== Segment start ==

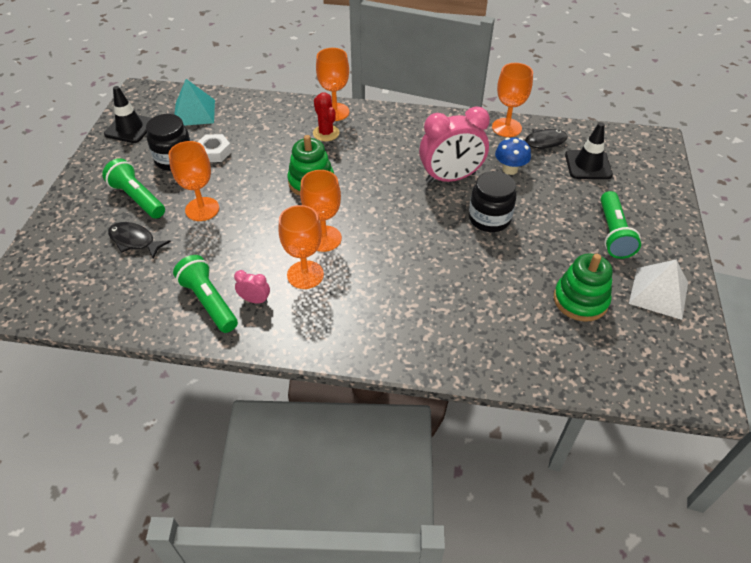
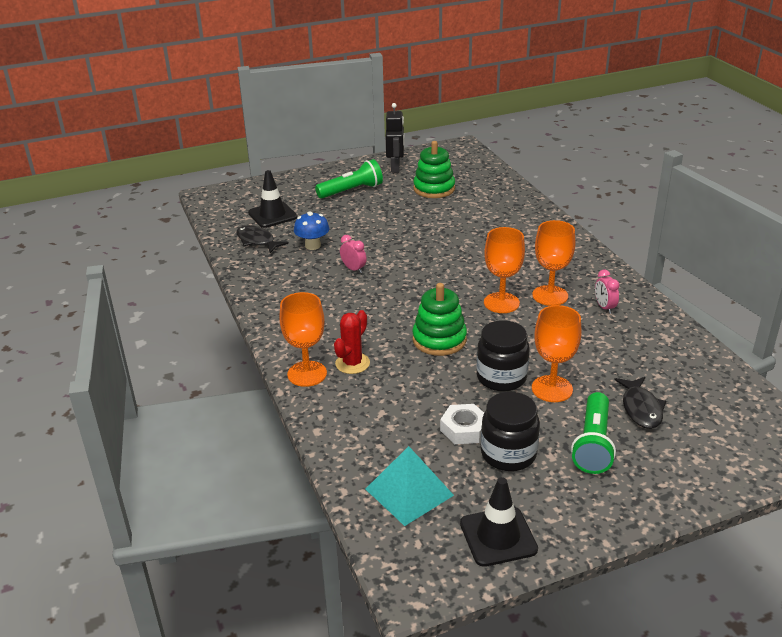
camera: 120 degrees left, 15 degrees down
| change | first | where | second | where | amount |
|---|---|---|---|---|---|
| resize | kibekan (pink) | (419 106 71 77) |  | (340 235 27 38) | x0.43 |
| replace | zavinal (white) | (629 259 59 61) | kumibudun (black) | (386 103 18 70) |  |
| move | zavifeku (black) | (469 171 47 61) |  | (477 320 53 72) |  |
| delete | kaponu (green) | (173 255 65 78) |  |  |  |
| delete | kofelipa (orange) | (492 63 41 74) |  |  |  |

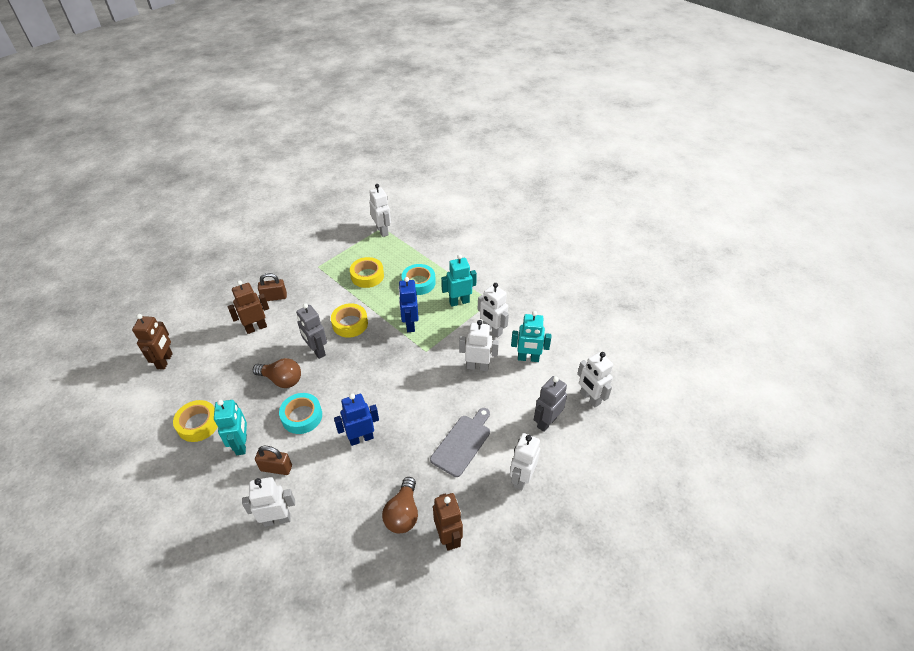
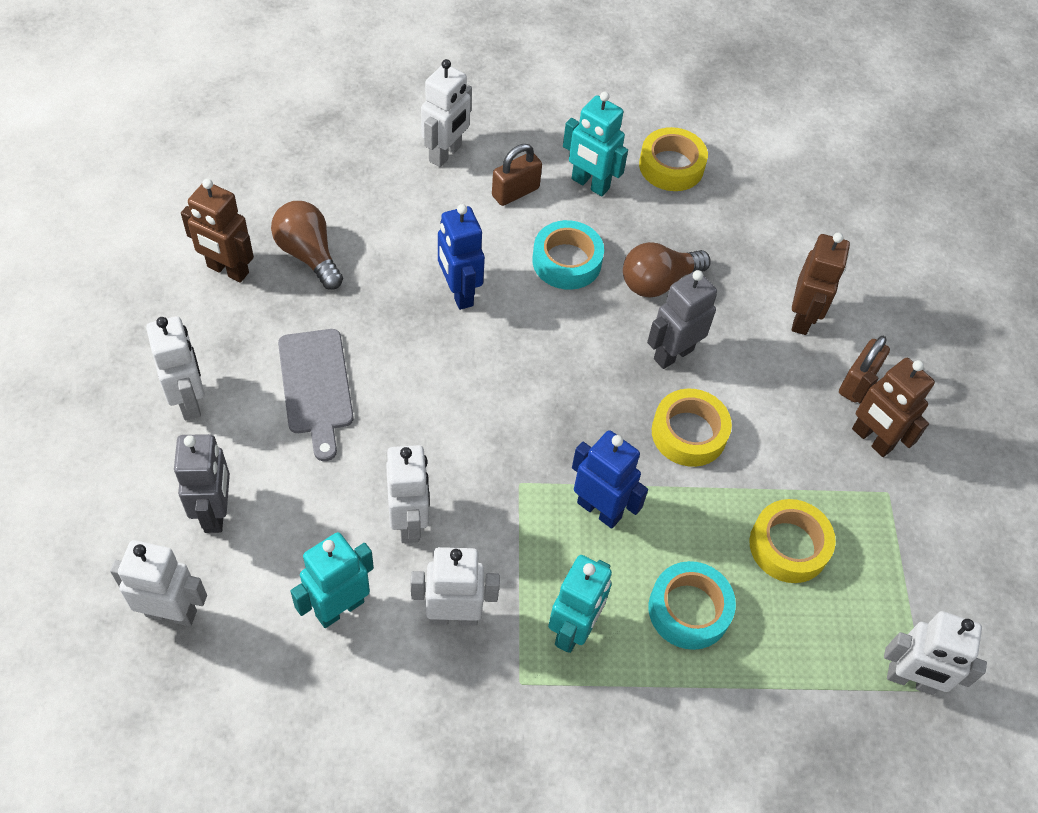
camera: 130 degrees right, 10 degrees up
| change | first | where | second | where | amount |
|---|---|---|---|---|---|
| rotate | kumibudun (white) | (459 320 40 51) |  | (386 445 44 98) | 60 degrees counterclockwise |
| rotate | kumibudun (blue) | (334 393 45 53) |  | (438 204 47 106) | 135 degrees clockwise |
| rotate | kumibudun (grey) | (296 303 31 56) |  | (647 270 70 99) | 45 degrees counterclockwise |
| move | kumibudun (brown) | (132 314 41 56) |  | (852 358 83 99) |  |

== Segment end ==

WHAT TO WORK ON:
Print the listing word for word, but omit the pictures.

PROBLEM SOLUTION:
camera: 120 degrees left, 15 degrees down
| change | first | where | second | where | amount |
|---|---|---|---|---|---|
| resize | kibekan (pink) | (419 106 71 77) |  | (340 235 27 38) | x0.43 |
| replace | zavinal (white) | (629 259 59 61) | kumibudun (black) | (386 103 18 70) |  |
| move | zavifeku (black) | (469 171 47 61) |  | (477 320 53 72) |  |
| delete | kaponu (green) | (173 255 65 78) |  |  |  |
| delete | kofelipa (orange) | (492 63 41 74) |  |  |  |

camera: 130 degrees right, 10 degrees up
| change | first | where | second | where | amount |
|---|---|---|---|---|---|
| rotate | kumibudun (white) | (459 320 40 51) |  | (386 445 44 98) | 60 degrees counterclockwise |
| rotate | kumibudun (blue) | (334 393 45 53) |  | (438 204 47 106) | 135 degrees clockwise |
| rotate | kumibudun (grey) | (296 303 31 56) |  | (647 270 70 99) | 45 degrees counterclockwise |
| move | kumibudun (brown) | (132 314 41 56) |  | (852 358 83 99) |  |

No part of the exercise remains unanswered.